**WHAT YOU WILL DO:** Search the data for the word "scissors" and copy every line that contains it.

(Before-and-after scene images)
━━━━━━━━━━━━━━━━━━━━━━━━━━━━━━

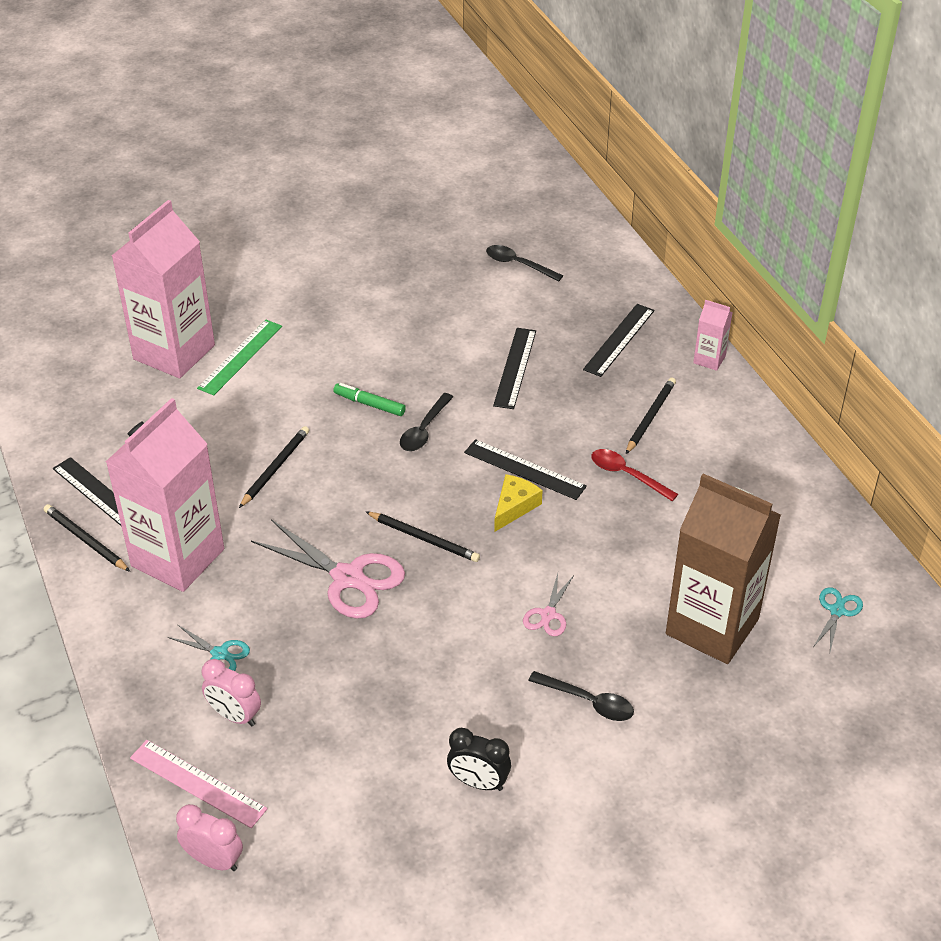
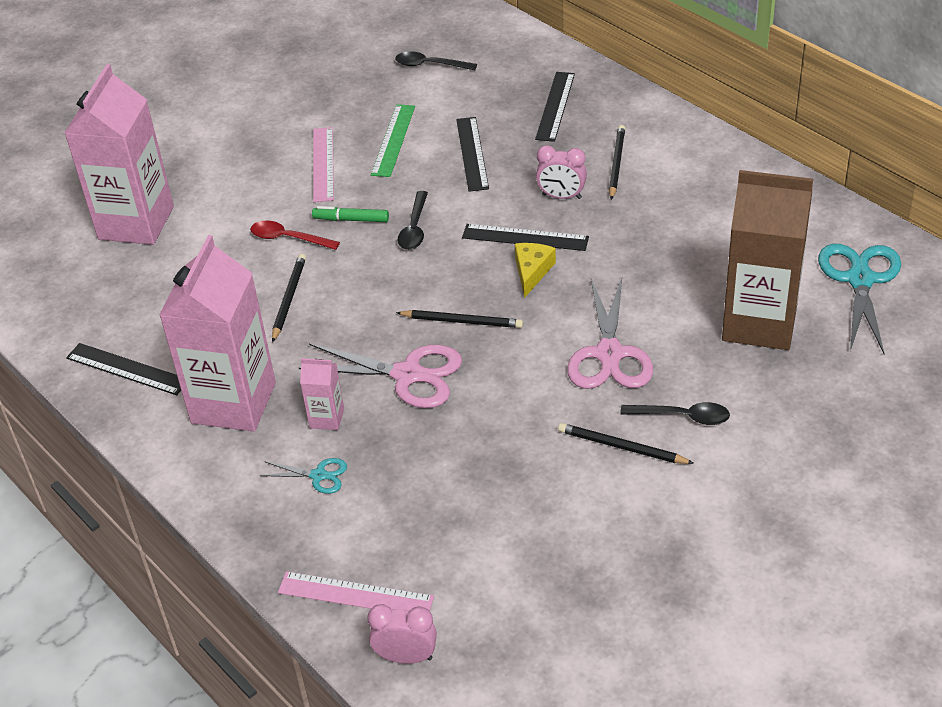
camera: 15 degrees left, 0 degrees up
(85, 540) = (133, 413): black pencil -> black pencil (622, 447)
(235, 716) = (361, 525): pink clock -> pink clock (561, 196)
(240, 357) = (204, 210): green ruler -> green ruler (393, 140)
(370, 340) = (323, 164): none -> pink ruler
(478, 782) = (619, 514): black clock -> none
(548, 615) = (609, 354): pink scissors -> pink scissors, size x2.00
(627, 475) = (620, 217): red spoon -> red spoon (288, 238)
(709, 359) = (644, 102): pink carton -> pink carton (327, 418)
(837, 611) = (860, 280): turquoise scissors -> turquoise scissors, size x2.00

━━━━━━━━━━━━━━━━━━━━━━━━━━━━━━

**TASK OUTPUT:**
(548, 615) = (609, 354): pink scissors -> pink scissors, size x2.00
(837, 611) = (860, 280): turquoise scissors -> turquoise scissors, size x2.00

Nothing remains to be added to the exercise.